Data to examine
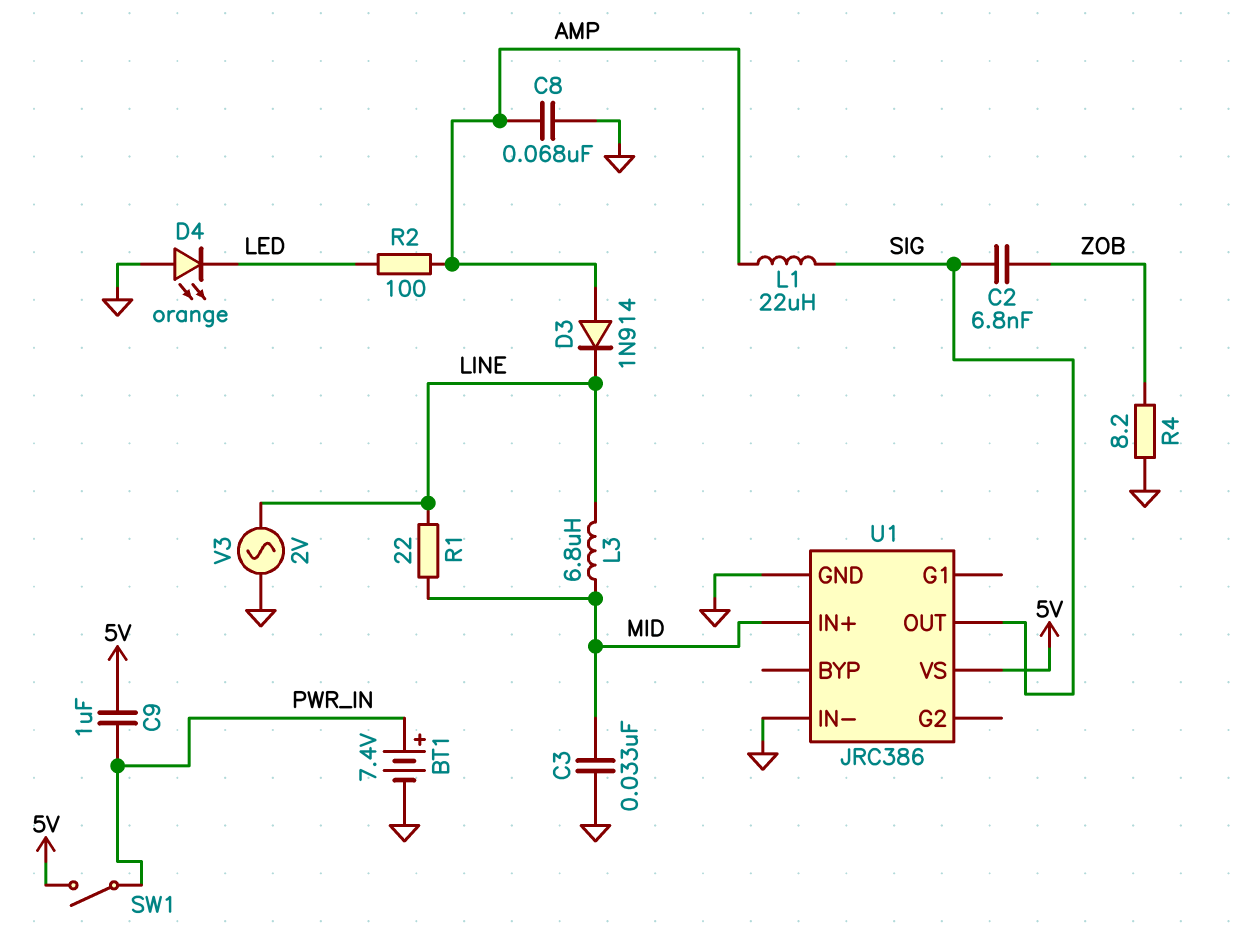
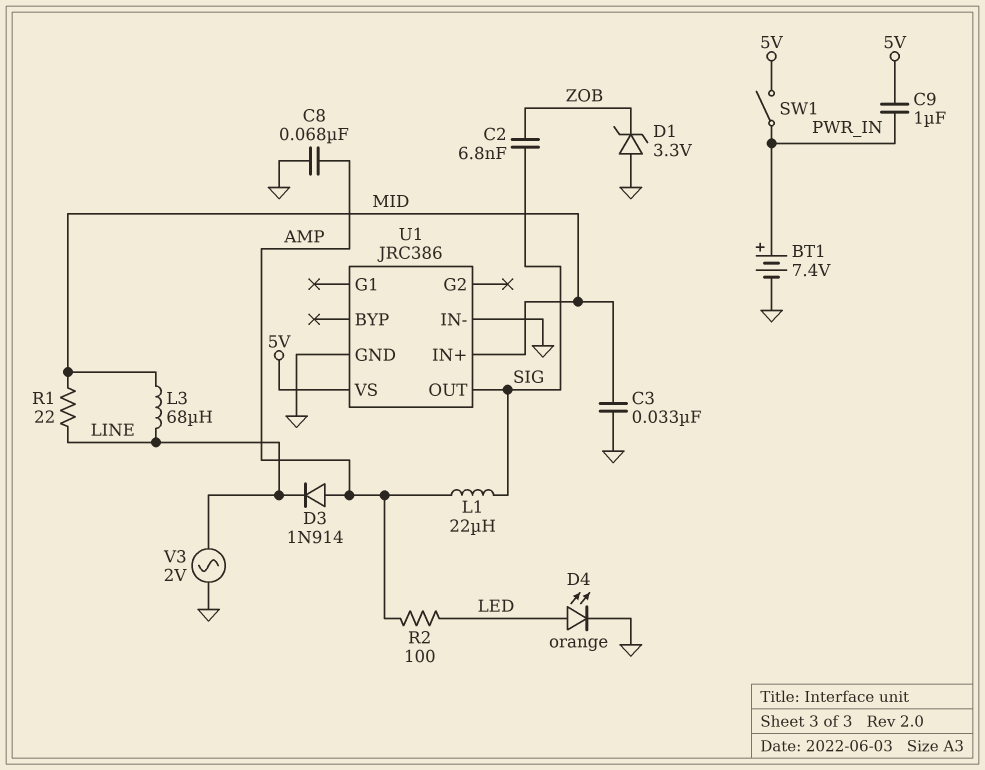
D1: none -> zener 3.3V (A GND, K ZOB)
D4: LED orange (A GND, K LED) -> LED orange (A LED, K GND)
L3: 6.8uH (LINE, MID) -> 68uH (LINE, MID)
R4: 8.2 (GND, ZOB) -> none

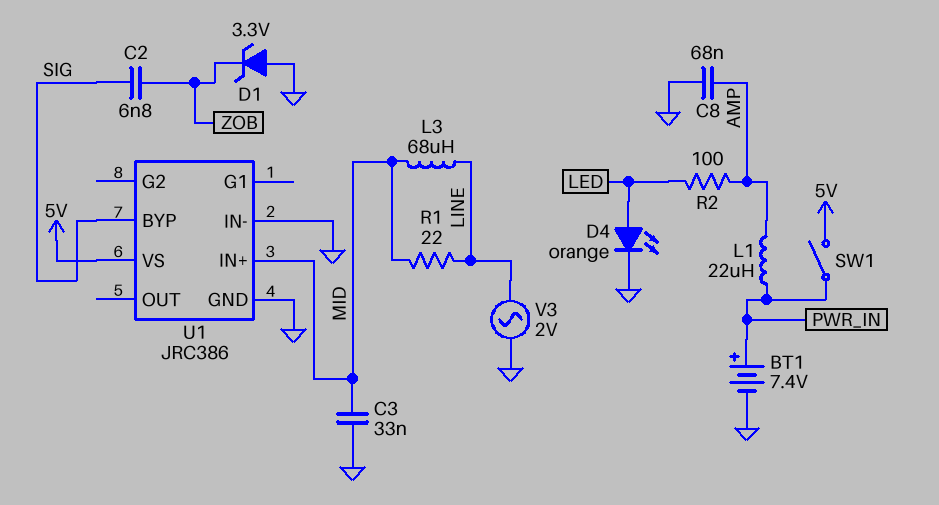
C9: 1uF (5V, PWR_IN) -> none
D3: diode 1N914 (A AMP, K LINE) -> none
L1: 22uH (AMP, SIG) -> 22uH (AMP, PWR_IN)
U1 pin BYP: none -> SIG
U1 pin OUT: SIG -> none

What the task requires
Exact repetition is the task: every line from the start of the data to the line with "D3: diode 1N914 (A AMP, K LINE) -> none", inclusive, and none after it, pictures omitted.

Exercise response
D1: none -> zener 3.3V (A GND, K ZOB)
D4: LED orange (A GND, K LED) -> LED orange (A LED, K GND)
L3: 6.8uH (LINE, MID) -> 68uH (LINE, MID)
R4: 8.2 (GND, ZOB) -> none

C9: 1uF (5V, PWR_IN) -> none
D3: diode 1N914 (A AMP, K LINE) -> none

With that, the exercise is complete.